Supplied material:
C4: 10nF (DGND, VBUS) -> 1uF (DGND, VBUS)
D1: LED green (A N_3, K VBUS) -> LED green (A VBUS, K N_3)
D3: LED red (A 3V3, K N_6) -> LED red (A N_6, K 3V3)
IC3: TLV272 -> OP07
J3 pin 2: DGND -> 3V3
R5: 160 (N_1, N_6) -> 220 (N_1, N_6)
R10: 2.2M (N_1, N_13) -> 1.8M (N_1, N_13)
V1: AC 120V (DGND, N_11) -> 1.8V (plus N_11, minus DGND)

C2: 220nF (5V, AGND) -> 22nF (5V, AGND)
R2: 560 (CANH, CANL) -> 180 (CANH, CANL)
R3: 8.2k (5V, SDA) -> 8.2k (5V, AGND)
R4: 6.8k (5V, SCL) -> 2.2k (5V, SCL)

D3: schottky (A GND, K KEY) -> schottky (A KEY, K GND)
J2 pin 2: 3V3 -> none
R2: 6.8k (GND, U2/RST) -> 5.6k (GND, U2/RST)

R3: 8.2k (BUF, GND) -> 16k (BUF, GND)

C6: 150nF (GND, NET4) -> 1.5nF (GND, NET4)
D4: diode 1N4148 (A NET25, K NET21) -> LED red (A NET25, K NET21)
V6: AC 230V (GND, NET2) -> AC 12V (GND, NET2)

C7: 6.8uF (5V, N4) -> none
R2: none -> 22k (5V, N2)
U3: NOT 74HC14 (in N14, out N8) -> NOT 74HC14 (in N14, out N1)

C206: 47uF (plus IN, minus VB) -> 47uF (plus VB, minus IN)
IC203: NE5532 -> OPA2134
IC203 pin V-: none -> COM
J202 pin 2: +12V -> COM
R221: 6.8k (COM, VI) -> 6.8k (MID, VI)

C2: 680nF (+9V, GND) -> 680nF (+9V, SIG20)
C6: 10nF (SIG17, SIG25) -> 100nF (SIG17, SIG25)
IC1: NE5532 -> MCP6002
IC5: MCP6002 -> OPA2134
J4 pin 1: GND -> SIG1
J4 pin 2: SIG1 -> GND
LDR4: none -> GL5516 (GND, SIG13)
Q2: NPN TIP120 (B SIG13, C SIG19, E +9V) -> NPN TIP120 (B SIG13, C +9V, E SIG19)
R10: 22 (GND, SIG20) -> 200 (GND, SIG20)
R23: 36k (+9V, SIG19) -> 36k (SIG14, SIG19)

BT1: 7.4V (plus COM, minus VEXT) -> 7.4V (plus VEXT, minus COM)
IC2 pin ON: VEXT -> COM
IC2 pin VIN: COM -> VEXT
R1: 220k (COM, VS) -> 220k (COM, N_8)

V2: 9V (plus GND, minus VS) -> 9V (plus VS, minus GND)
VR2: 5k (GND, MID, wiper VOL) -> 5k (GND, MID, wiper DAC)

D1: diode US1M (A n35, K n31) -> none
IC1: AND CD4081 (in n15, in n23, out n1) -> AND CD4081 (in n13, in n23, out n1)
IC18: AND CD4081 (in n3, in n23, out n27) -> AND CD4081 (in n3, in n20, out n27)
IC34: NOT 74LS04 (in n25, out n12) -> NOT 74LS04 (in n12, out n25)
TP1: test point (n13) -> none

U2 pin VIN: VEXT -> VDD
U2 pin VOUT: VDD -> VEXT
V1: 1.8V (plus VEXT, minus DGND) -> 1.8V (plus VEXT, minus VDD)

What this task involves:
Lines in the data holding the word "minus": count them and say how many, nothing more.

Answer to the problem:
5